Exercise brief
Repeat precisely the span of lines below that opens with the line containing "C12: none -> 1000uF (plus AGND, minus VREF)" and closes with the line containing "LDR3: VT90N1 (N28, VBUS)", both included.

--------

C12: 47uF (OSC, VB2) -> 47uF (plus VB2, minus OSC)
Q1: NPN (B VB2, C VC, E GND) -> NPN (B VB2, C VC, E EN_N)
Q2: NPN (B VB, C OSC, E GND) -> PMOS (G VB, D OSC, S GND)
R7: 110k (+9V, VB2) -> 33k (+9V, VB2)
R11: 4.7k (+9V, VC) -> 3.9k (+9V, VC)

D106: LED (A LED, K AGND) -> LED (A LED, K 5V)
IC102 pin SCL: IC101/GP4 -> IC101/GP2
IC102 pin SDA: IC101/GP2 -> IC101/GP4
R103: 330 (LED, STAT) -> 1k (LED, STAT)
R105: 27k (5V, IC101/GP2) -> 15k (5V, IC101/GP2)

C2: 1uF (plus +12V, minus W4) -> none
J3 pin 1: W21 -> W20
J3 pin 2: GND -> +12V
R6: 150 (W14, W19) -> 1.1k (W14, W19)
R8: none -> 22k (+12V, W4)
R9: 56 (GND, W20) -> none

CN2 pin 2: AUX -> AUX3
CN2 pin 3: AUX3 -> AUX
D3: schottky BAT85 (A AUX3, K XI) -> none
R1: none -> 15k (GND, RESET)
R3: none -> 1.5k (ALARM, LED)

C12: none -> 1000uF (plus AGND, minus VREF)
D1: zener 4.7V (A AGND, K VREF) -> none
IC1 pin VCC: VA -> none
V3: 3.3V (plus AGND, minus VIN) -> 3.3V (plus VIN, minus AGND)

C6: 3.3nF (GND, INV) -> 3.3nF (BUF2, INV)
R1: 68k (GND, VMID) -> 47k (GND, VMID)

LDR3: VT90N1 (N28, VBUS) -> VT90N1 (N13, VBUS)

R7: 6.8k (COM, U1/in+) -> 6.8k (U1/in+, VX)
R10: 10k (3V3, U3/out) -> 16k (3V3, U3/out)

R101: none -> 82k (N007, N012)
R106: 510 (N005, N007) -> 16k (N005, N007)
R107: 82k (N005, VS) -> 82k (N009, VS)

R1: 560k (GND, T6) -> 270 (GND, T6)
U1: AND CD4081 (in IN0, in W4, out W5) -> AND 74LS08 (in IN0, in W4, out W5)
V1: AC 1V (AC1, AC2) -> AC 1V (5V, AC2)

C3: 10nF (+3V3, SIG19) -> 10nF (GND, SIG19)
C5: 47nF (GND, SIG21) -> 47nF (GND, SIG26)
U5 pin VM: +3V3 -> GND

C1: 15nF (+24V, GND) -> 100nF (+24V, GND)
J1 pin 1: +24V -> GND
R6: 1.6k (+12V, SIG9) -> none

--------

Problem solution
C12: none -> 1000uF (plus AGND, minus VREF)
D1: zener 4.7V (A AGND, K VREF) -> none
IC1 pin VCC: VA -> none
V3: 3.3V (plus AGND, minus VIN) -> 3.3V (plus VIN, minus AGND)

C6: 3.3nF (GND, INV) -> 3.3nF (BUF2, INV)
R1: 68k (GND, VMID) -> 47k (GND, VMID)

LDR3: VT90N1 (N28, VBUS) -> VT90N1 (N13, VBUS)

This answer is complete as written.